Assignment: Could you set down exactly the lines in the records below between the line holding "R12: none -> 56k (BUF, DRV)" and the line holding "SW5: switch (T12, W9) -> none", inclusive?

Raw data:
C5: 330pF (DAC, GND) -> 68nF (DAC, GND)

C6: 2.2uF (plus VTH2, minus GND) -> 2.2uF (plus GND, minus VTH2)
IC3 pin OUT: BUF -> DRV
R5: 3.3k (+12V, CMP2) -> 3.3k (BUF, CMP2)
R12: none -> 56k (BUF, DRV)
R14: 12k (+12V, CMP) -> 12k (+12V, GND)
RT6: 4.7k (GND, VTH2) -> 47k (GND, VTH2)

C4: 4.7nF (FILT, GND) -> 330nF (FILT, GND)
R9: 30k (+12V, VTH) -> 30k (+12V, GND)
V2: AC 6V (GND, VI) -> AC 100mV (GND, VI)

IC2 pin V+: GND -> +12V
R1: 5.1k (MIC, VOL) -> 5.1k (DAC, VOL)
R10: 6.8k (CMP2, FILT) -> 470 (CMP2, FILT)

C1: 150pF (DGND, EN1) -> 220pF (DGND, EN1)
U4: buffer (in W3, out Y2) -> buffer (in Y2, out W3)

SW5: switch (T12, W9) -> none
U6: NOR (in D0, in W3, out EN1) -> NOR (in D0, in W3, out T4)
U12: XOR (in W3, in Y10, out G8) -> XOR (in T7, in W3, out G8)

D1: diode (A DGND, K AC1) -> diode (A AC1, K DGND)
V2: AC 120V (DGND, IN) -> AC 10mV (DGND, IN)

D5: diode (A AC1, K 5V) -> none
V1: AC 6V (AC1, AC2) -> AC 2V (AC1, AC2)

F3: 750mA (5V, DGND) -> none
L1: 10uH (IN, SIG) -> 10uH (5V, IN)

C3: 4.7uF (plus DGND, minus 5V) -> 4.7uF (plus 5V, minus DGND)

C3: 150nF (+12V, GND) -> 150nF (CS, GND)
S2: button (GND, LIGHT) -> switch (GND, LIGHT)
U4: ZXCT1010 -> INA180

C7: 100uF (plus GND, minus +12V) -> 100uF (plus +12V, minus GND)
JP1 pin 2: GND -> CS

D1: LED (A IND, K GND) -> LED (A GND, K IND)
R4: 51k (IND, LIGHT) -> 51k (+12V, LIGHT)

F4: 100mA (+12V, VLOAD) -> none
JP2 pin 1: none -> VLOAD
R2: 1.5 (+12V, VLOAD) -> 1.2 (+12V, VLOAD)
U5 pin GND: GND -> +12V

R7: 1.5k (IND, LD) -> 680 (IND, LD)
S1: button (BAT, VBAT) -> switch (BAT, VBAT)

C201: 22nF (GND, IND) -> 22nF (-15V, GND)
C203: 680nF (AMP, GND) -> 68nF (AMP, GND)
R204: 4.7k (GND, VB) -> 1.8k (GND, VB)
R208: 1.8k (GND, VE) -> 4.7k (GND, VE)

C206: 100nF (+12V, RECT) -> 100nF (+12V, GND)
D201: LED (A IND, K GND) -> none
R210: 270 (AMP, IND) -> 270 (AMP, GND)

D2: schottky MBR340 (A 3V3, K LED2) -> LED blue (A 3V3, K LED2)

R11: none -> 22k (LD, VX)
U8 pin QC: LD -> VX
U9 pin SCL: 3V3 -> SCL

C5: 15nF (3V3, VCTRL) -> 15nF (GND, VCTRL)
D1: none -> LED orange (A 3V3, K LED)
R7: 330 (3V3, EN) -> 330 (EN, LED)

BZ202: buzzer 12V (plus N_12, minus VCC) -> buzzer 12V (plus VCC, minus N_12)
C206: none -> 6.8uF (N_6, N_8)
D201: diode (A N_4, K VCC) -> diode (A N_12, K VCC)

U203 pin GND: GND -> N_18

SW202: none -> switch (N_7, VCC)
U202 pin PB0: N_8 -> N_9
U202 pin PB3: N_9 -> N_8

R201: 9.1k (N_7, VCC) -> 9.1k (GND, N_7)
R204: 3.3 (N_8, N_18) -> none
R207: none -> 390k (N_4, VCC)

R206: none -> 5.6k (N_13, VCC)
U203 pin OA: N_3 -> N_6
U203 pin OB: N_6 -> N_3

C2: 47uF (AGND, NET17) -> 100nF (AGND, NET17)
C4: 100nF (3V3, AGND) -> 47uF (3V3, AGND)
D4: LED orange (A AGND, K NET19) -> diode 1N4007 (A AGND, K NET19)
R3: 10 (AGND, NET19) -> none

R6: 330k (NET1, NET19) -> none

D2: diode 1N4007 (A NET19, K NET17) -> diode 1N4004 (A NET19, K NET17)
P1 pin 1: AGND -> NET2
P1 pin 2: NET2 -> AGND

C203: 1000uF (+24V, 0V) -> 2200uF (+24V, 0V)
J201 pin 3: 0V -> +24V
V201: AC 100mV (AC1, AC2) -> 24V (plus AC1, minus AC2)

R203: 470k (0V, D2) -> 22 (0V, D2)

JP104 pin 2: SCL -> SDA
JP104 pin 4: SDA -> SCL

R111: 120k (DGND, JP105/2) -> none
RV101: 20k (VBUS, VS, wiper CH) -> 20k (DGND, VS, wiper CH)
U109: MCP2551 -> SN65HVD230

Answer to this problem:
R12: none -> 56k (BUF, DRV)
R14: 12k (+12V, CMP) -> 12k (+12V, GND)
RT6: 4.7k (GND, VTH2) -> 47k (GND, VTH2)

C4: 4.7nF (FILT, GND) -> 330nF (FILT, GND)
R9: 30k (+12V, VTH) -> 30k (+12V, GND)
V2: AC 6V (GND, VI) -> AC 100mV (GND, VI)

IC2 pin V+: GND -> +12V
R1: 5.1k (MIC, VOL) -> 5.1k (DAC, VOL)
R10: 6.8k (CMP2, FILT) -> 470 (CMP2, FILT)

C1: 150pF (DGND, EN1) -> 220pF (DGND, EN1)
U4: buffer (in W3, out Y2) -> buffer (in Y2, out W3)

SW5: switch (T12, W9) -> none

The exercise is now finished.